Nothing other than the lines from the one containing "(221, 146) = (756, 164): brown" through the last line of the data below should be output, each reproduced exactly.
━━━
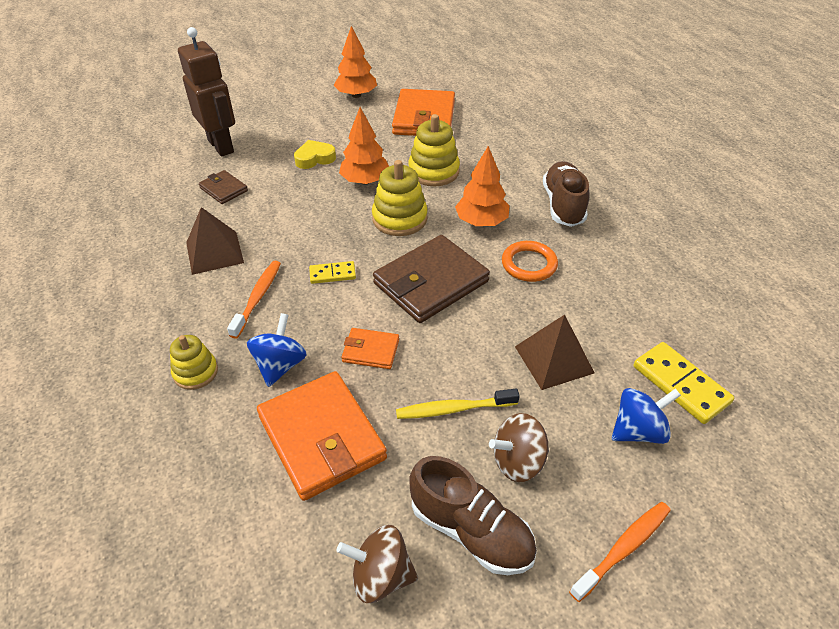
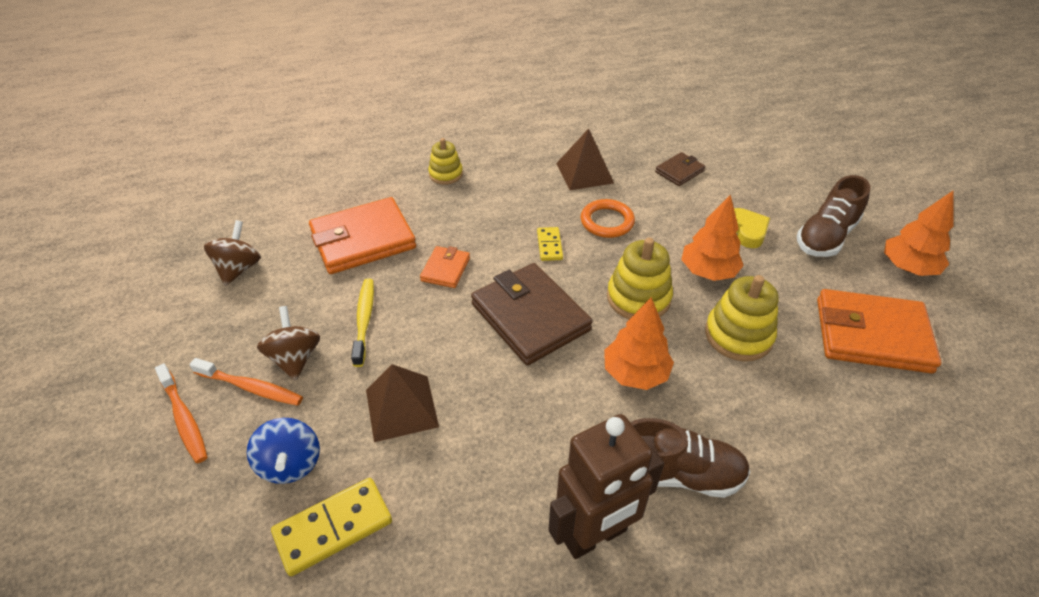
camera: 95 degrees right, 0 degrees up
(221, 146) = (756, 164): brown robot -> brown robot (595, 536)
(258, 298) = (523, 200): orange toothbrush -> orange toothbrush (251, 387)
(280, 365) = (442, 216): blue spinning top -> none
(471, 531) = (248, 320): brown shoe -> brown shoe (826, 236)
(529, 264) = (553, 410): orange ring -> orange ring (607, 221)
━━━
_Task answer_
(221, 146) = (756, 164): brown robot -> brown robot (595, 536)
(258, 298) = (523, 200): orange toothbrush -> orange toothbrush (251, 387)
(280, 365) = (442, 216): blue spinning top -> none
(471, 531) = (248, 320): brown shoe -> brown shoe (826, 236)
(529, 264) = (553, 410): orange ring -> orange ring (607, 221)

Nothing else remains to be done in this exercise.